■ REQUIRED WORK
Every line of the entries below from the one containing "U103: XNOR CD4077" to the one containing "U109: buffer 74LS07", both ends included, must be written out exactly. No other line belongs in the answer.

■ DATA FOR THIS EXERCISE
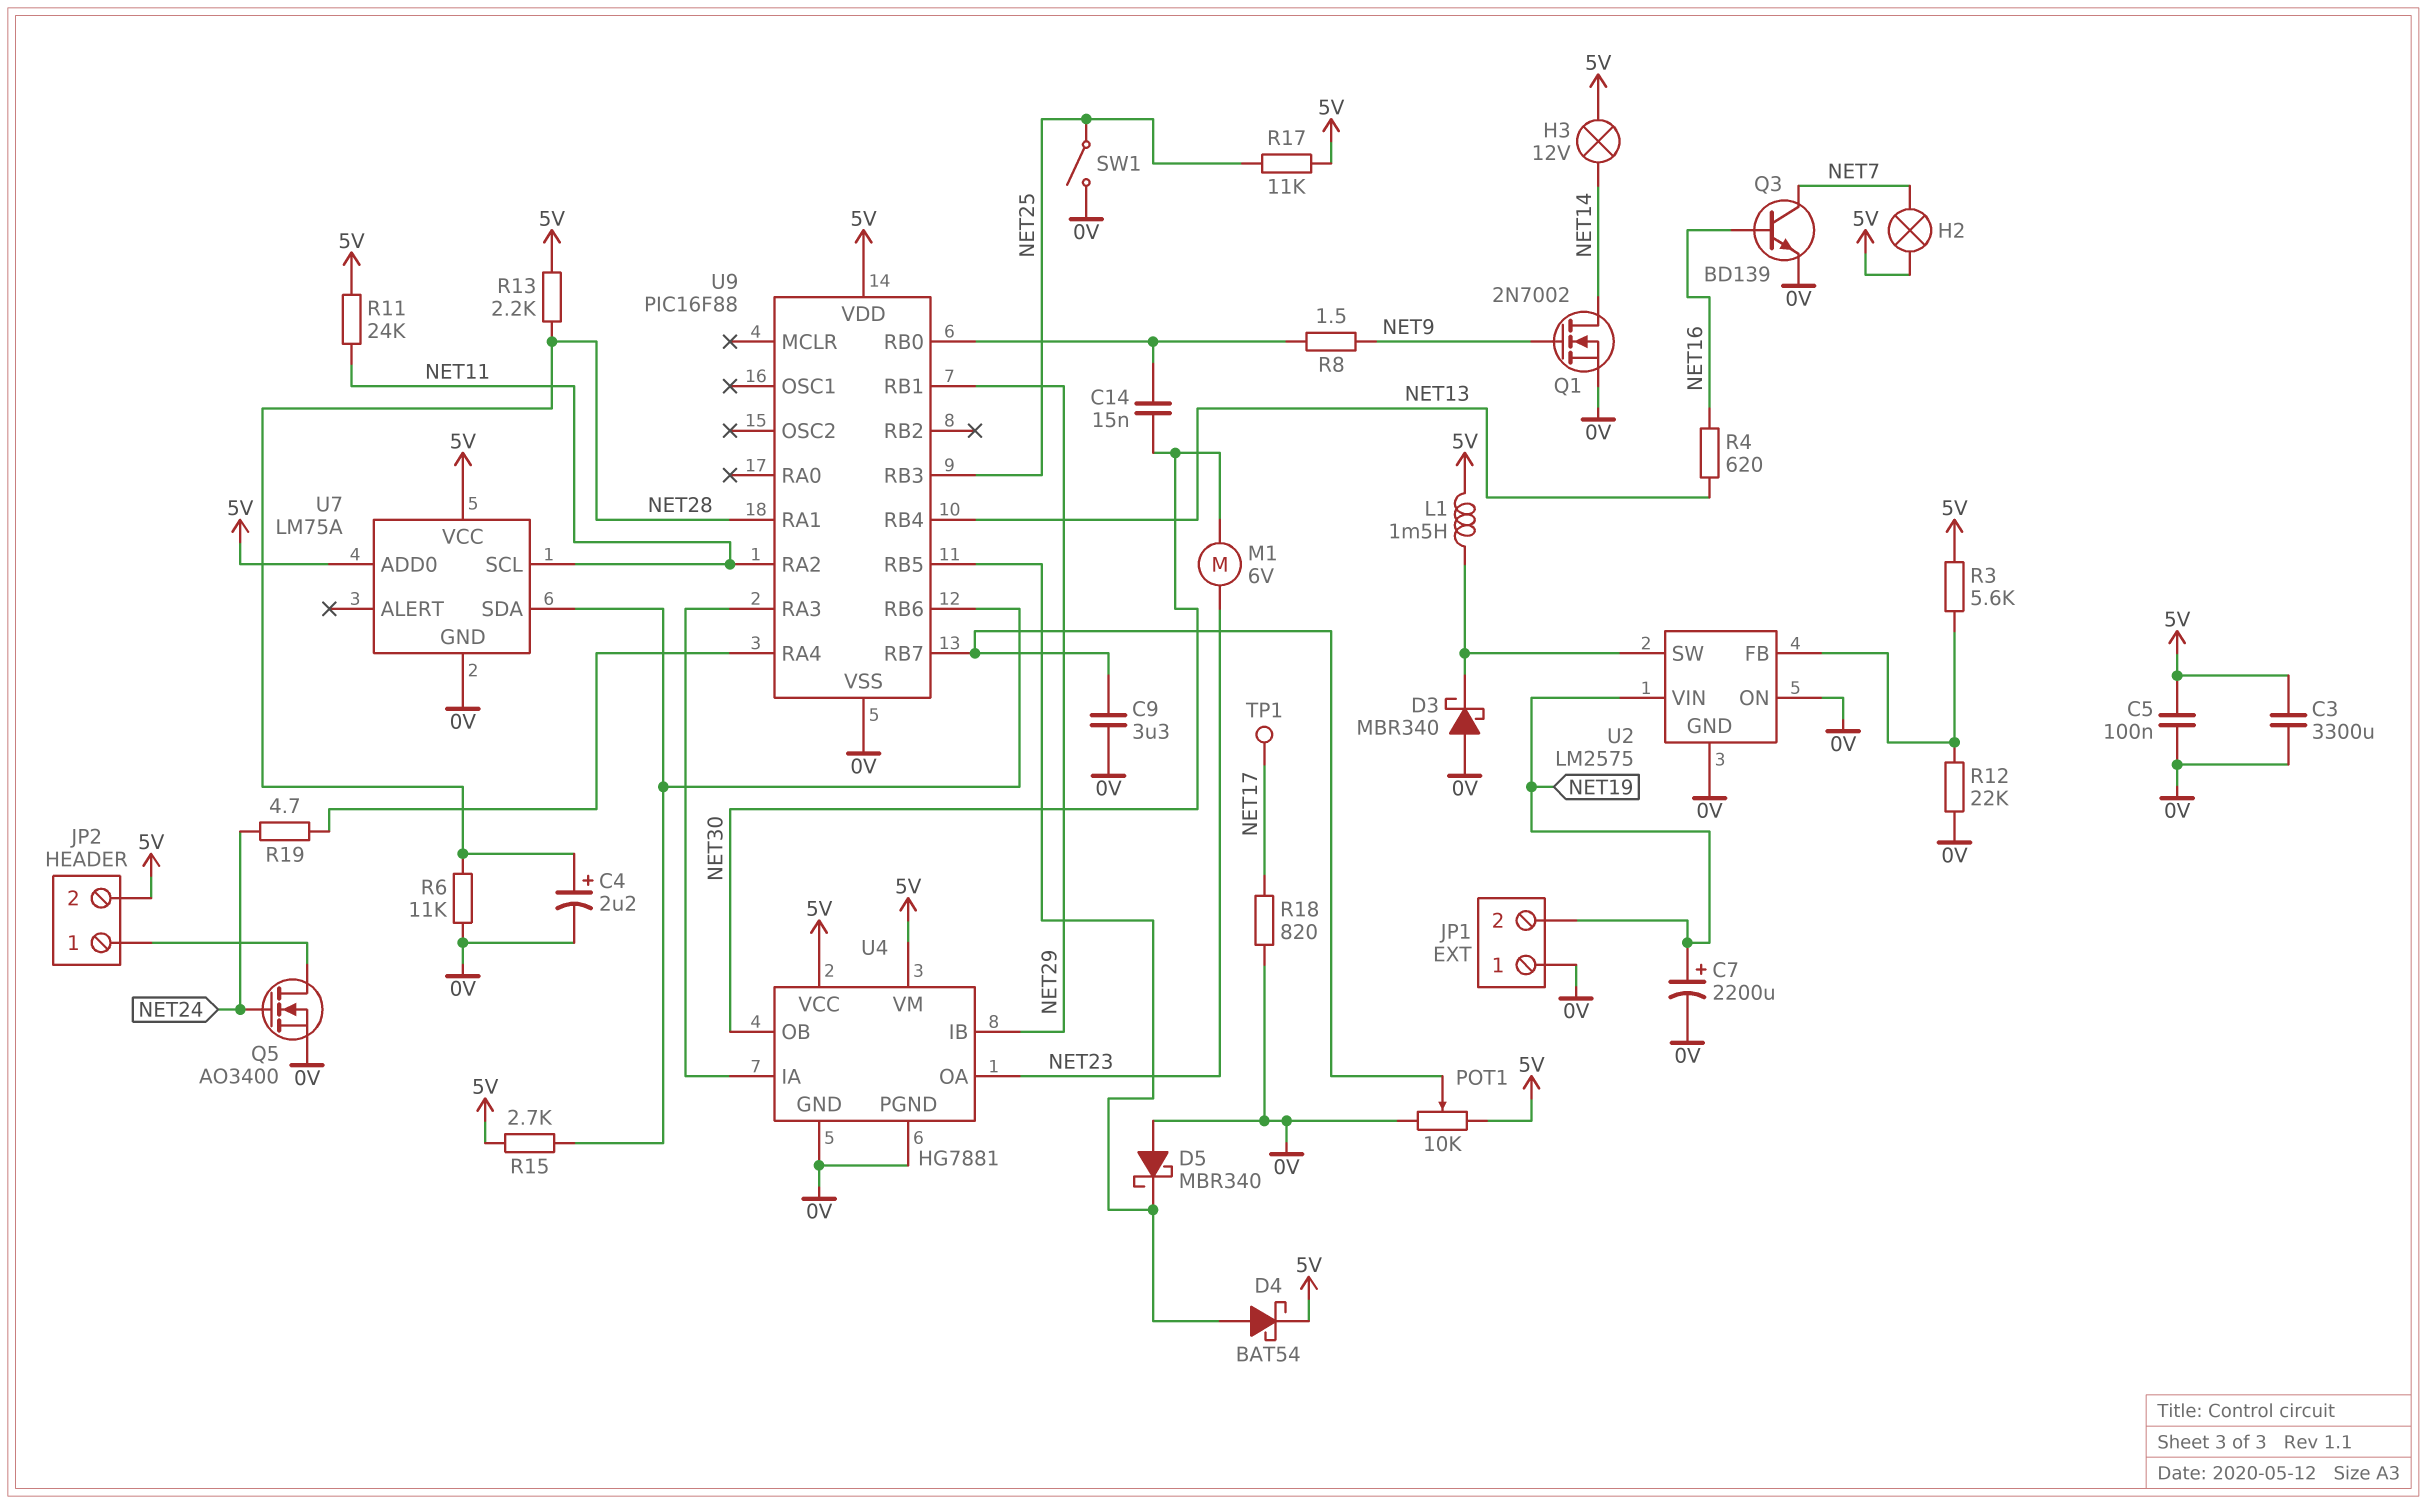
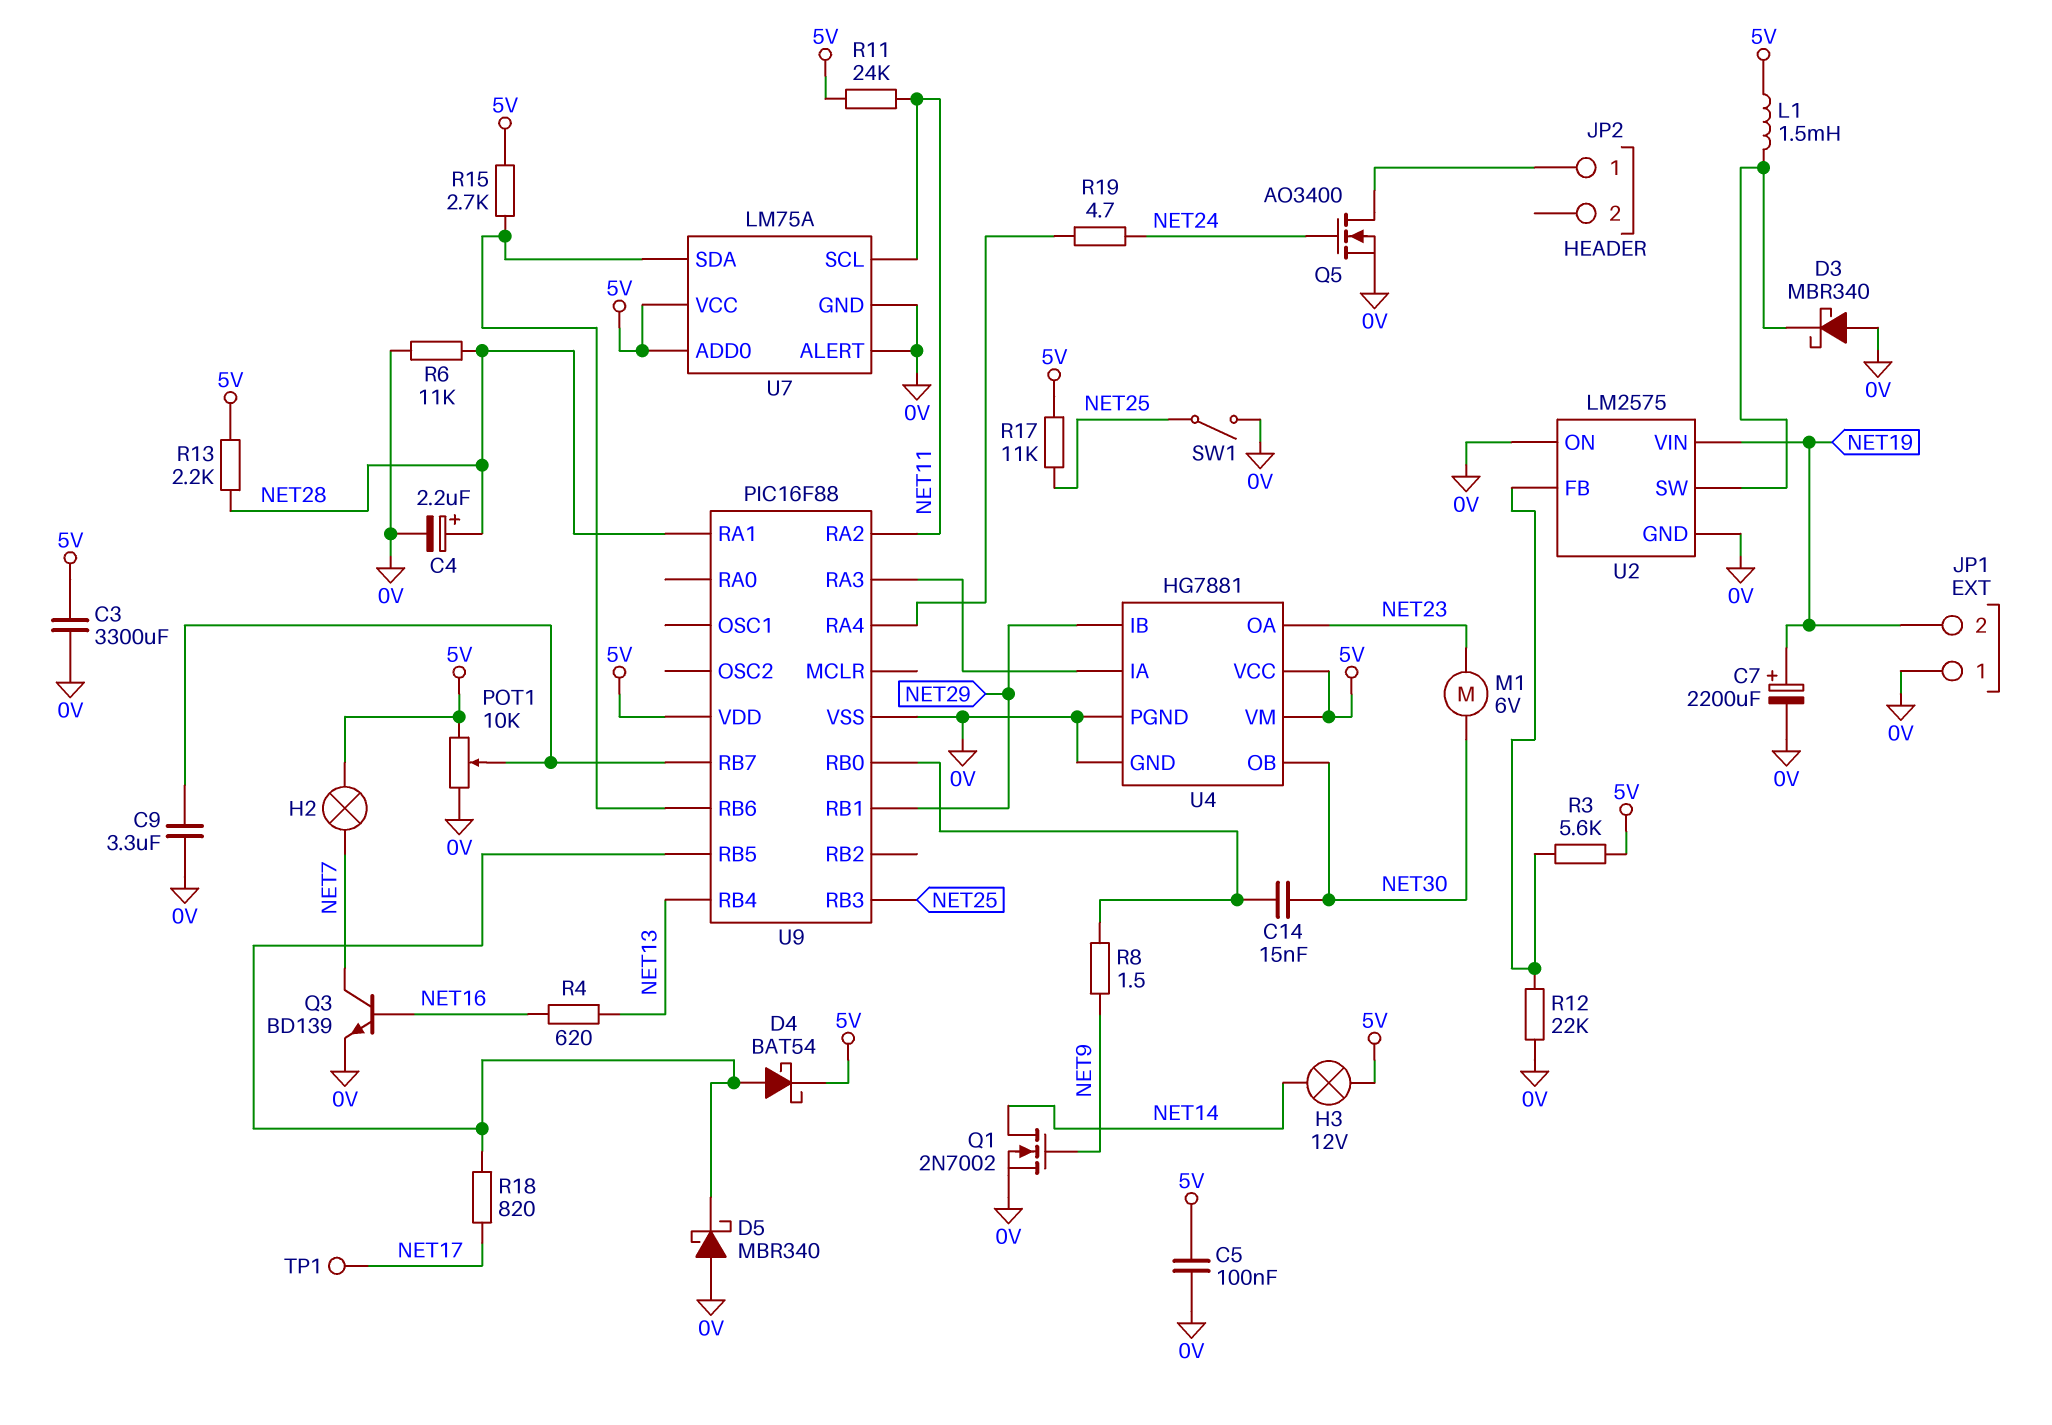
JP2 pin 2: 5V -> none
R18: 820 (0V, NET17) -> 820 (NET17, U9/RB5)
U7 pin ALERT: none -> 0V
---
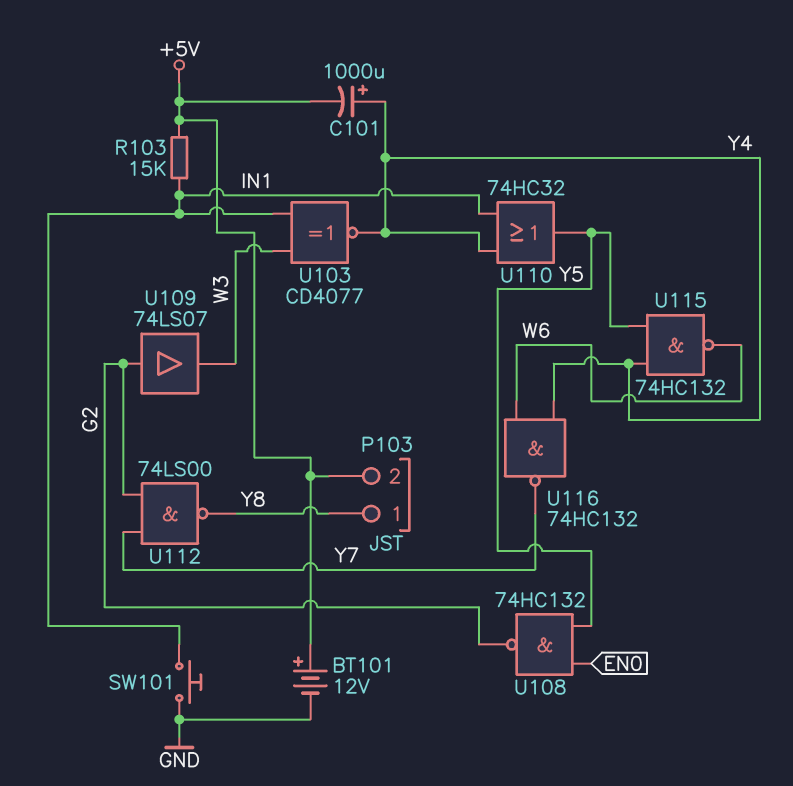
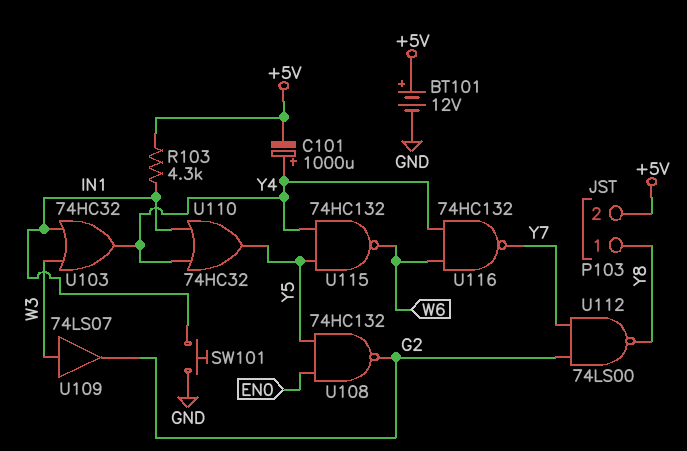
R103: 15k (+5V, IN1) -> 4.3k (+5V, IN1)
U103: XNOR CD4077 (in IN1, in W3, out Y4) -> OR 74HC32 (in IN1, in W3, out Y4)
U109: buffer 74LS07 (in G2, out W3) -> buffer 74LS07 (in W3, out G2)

■ ANSWER TO THIS EXERCISE
U103: XNOR CD4077 (in IN1, in W3, out Y4) -> OR 74HC32 (in IN1, in W3, out Y4)
U109: buffer 74LS07 (in G2, out W3) -> buffer 74LS07 (in W3, out G2)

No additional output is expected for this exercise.